Work request: What's needed is an exact copy of all the data below, without pictures.

[Version comparison data]
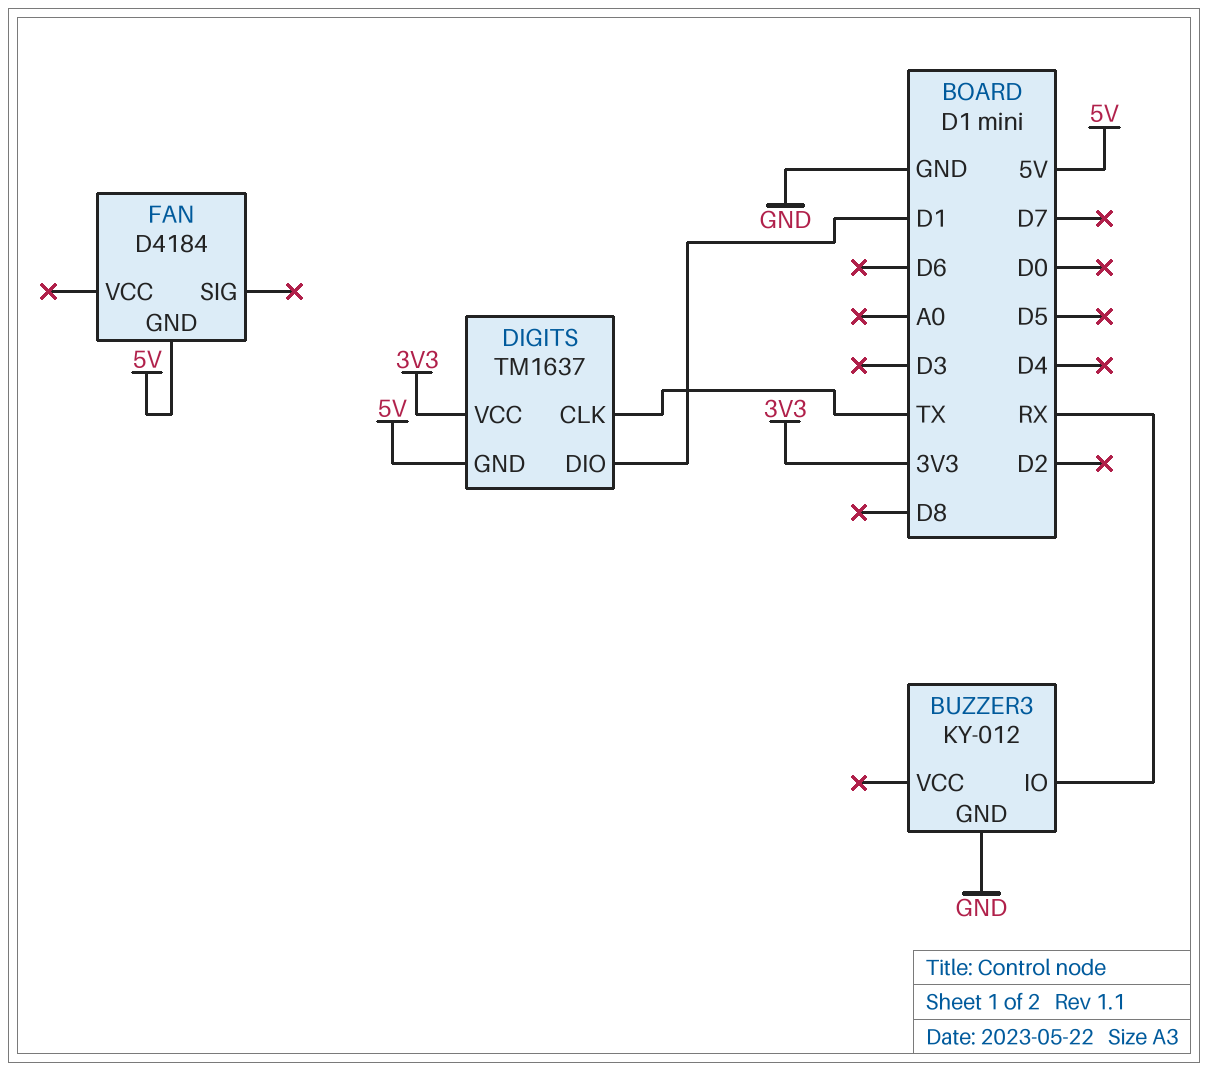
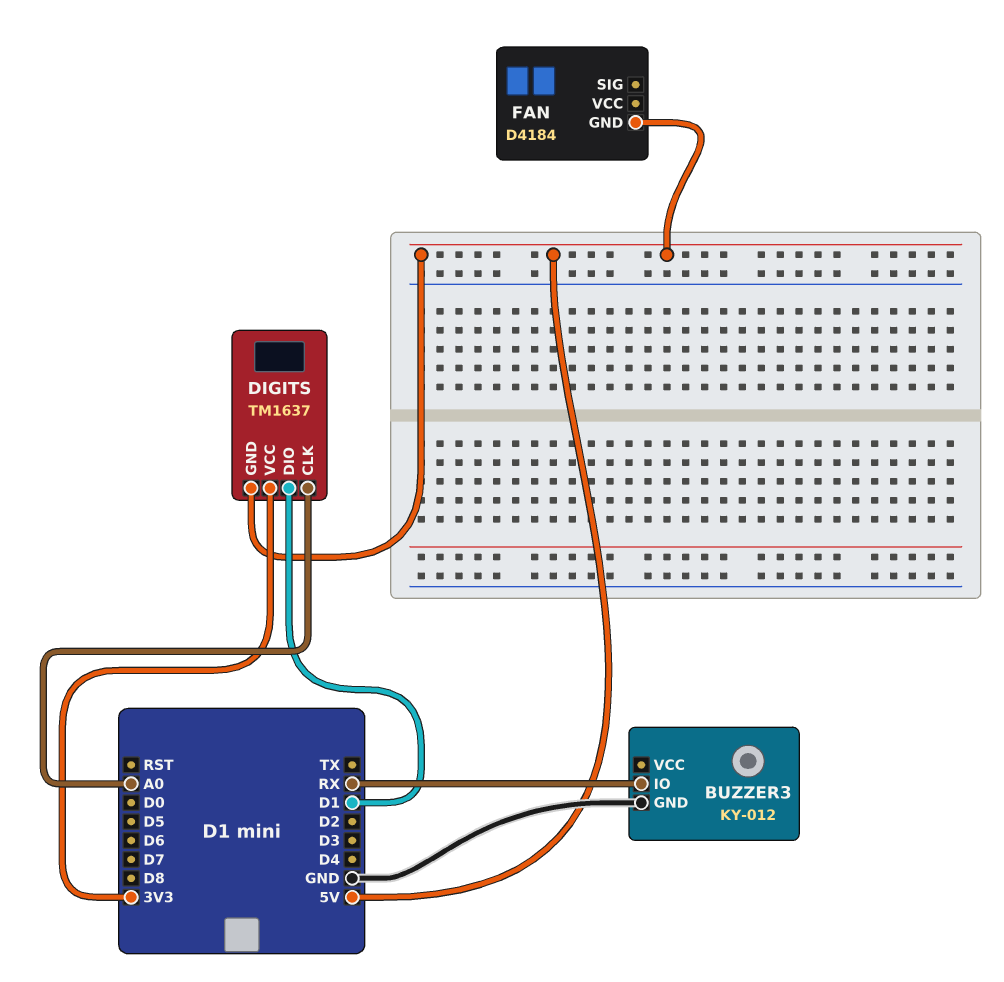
DIGITS pin CLK: TX -> A0

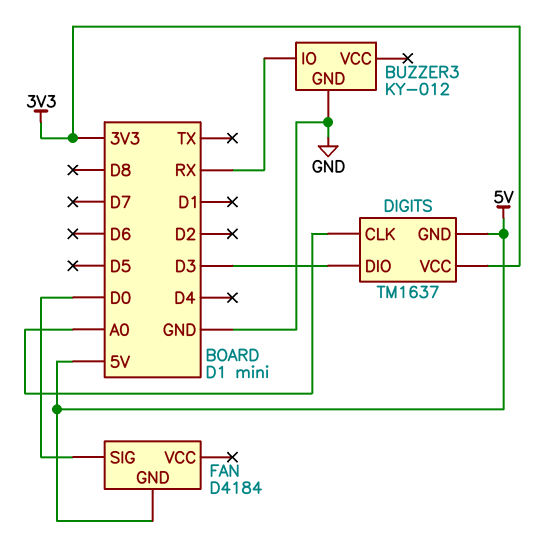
DIGITS pin DIO: D1 -> D3
FAN pin SIG: none -> D0

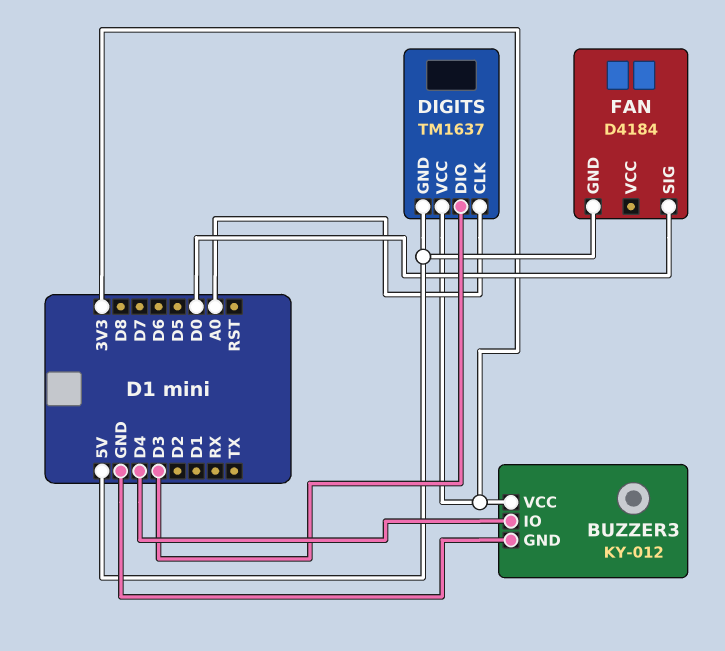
BUZZER3 pin IO: RX -> D4
BUZZER3 pin VCC: none -> 3V3

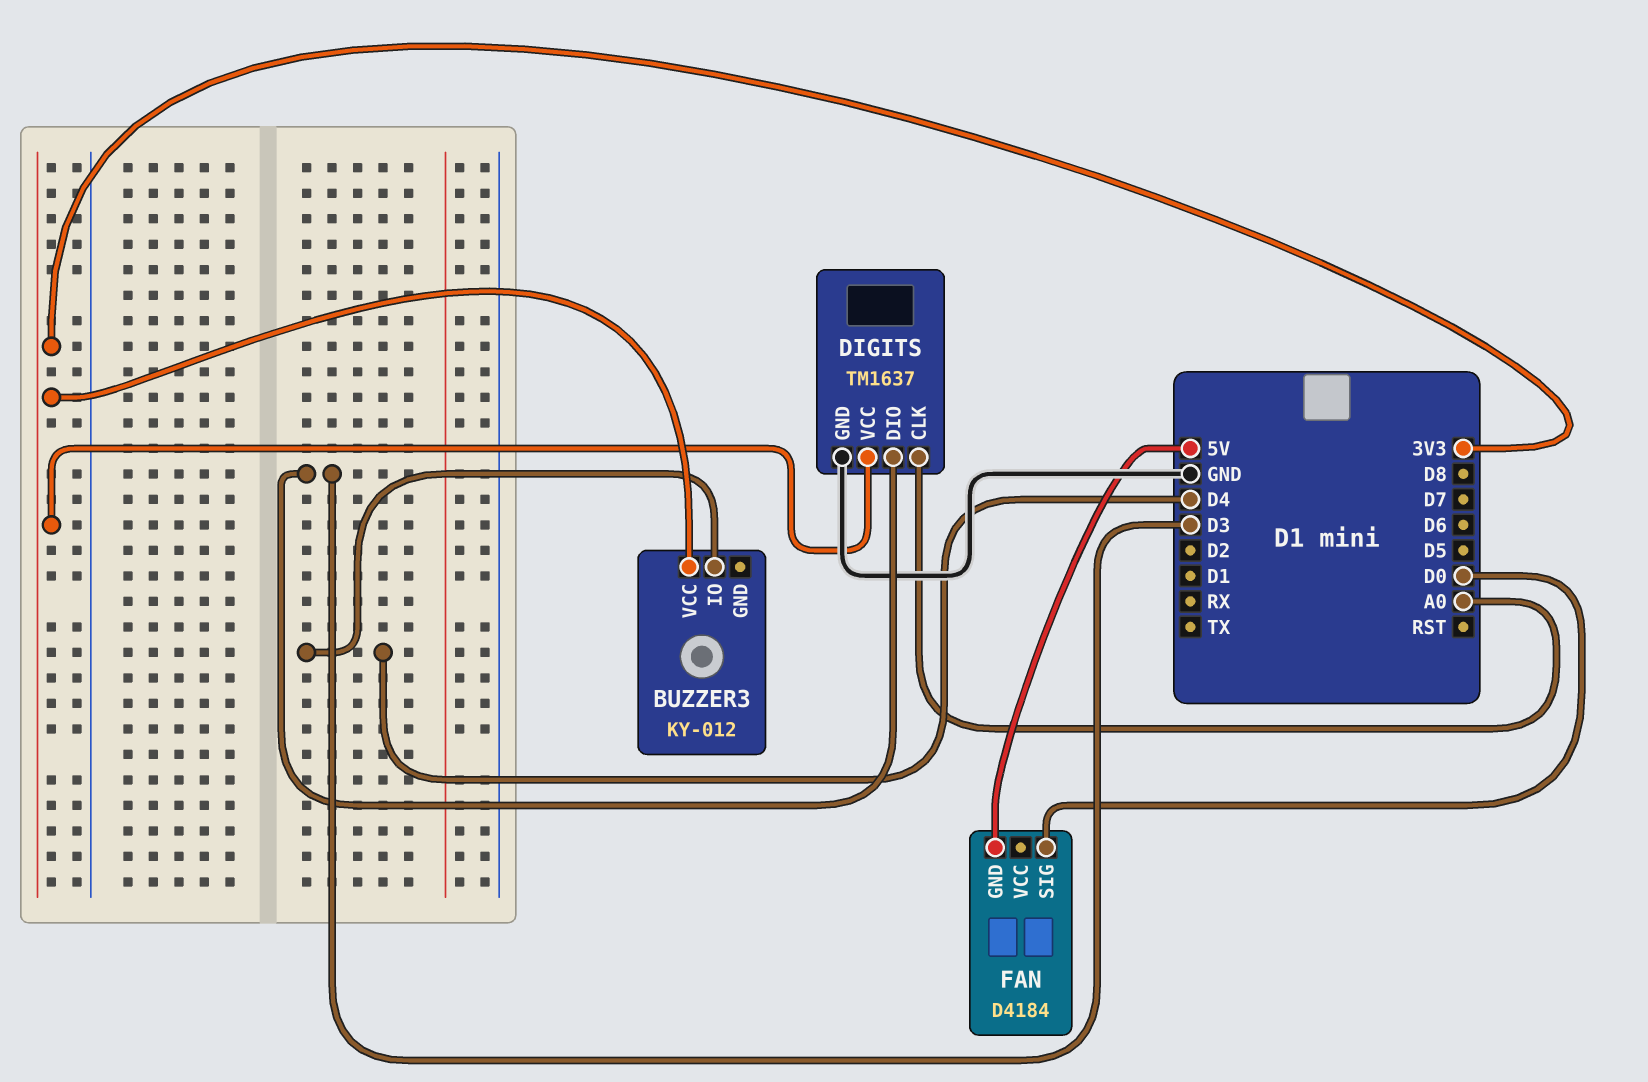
BUZZER3 pin GND: GND -> none
DIGITS pin GND: 5V -> GND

Response to the task:
DIGITS pin CLK: TX -> A0

DIGITS pin DIO: D1 -> D3
FAN pin SIG: none -> D0

BUZZER3 pin IO: RX -> D4
BUZZER3 pin VCC: none -> 3V3

BUZZER3 pin GND: GND -> none
DIGITS pin GND: 5V -> GND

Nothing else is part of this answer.